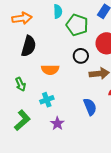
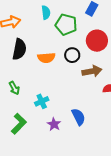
orange semicircle: (50, 70) -> (46, 58), moved
blue semicircle: (90, 107) -> (78, 117), moved

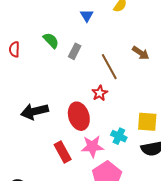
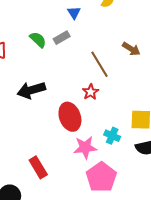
gray rectangle: (75, 51) -> (62, 38), moved, turned 35
black arrow: (35, 111) -> (31, 90), moved
red rectangle: (63, 152) -> (38, 167), moved

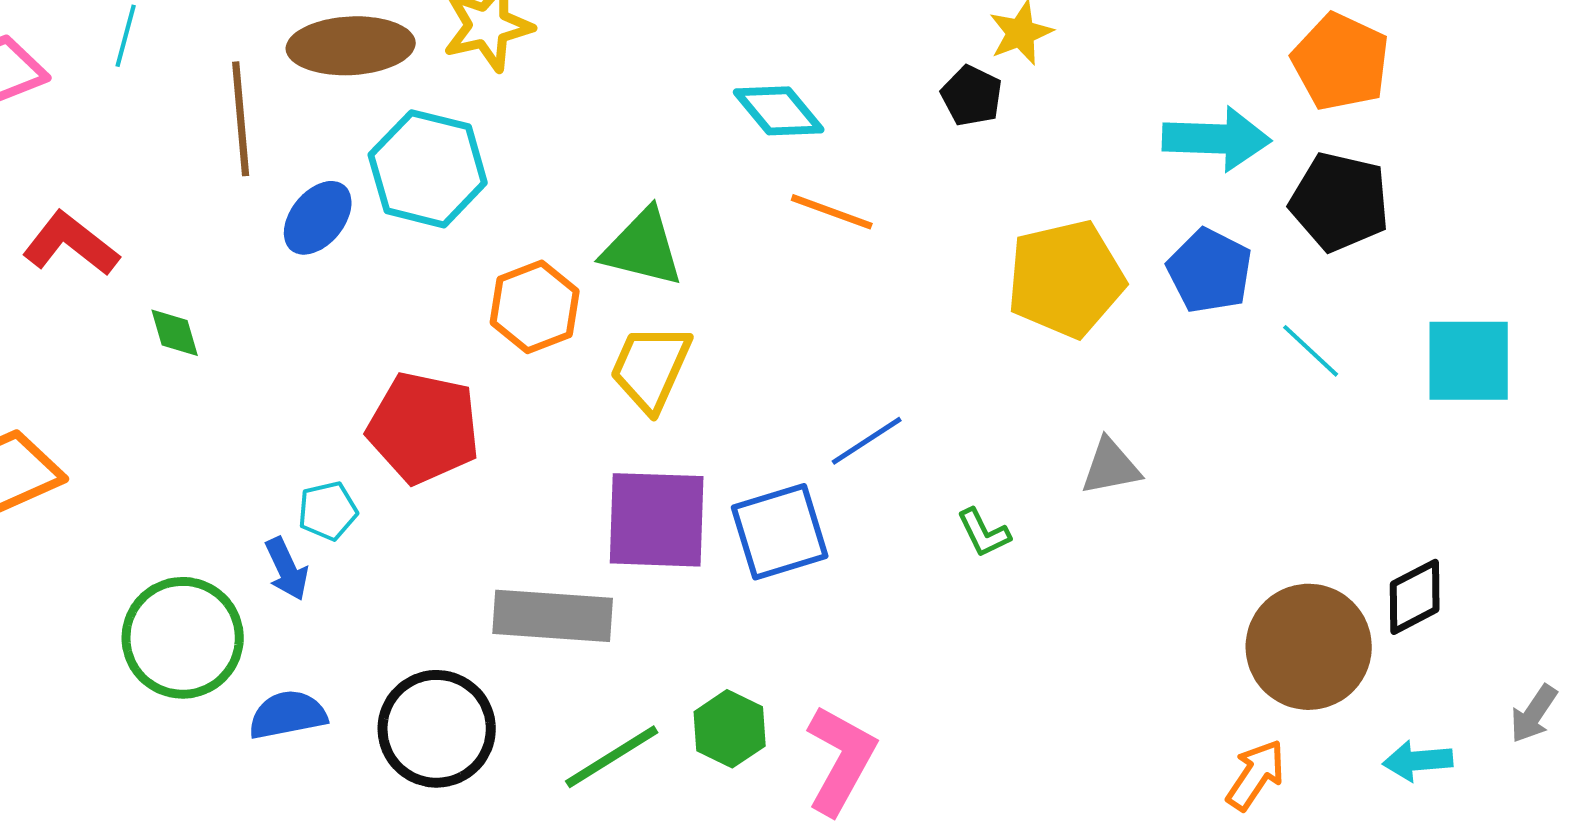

....

▶ **WHAT THIS TASK INVOLVES**: In the records, count every line that includes "semicircle" and give the count alone.

▶ **REPLY**: 2